• Extracted data:

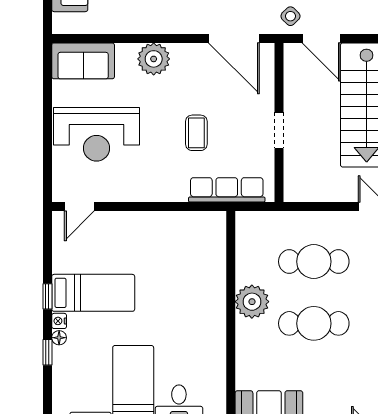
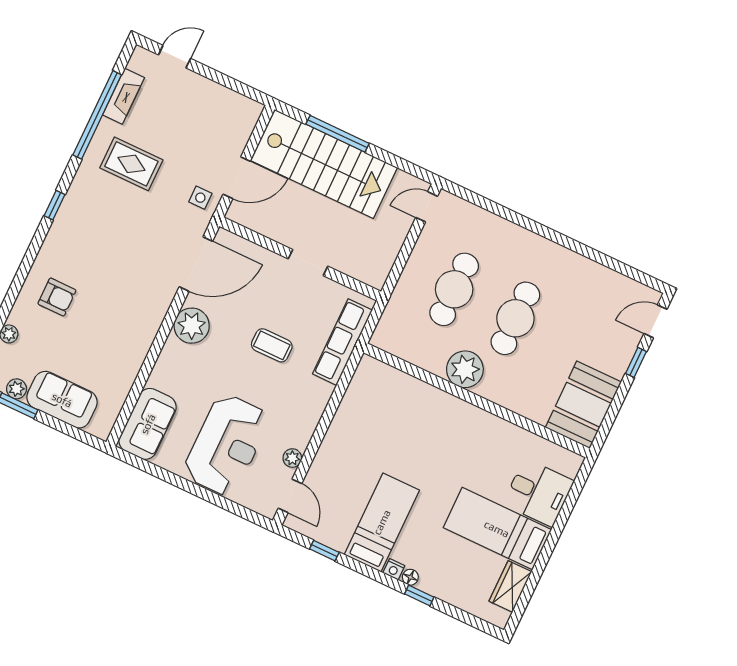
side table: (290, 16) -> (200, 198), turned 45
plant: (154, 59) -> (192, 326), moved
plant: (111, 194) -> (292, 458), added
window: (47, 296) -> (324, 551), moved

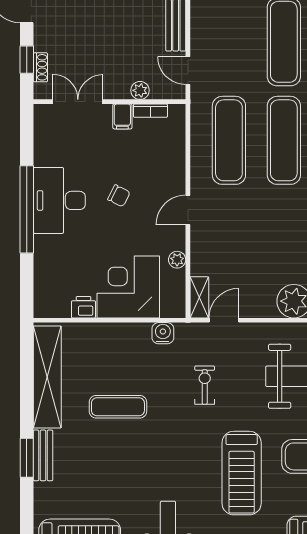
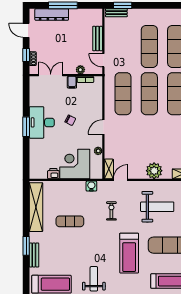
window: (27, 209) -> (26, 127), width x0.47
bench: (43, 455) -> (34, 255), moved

• Exercise:
Using the listing above, report each line that mentions the word "window".

• Exercise output:
window: (47, 296) -> (324, 551), moved
window: (27, 209) -> (26, 127), width x0.47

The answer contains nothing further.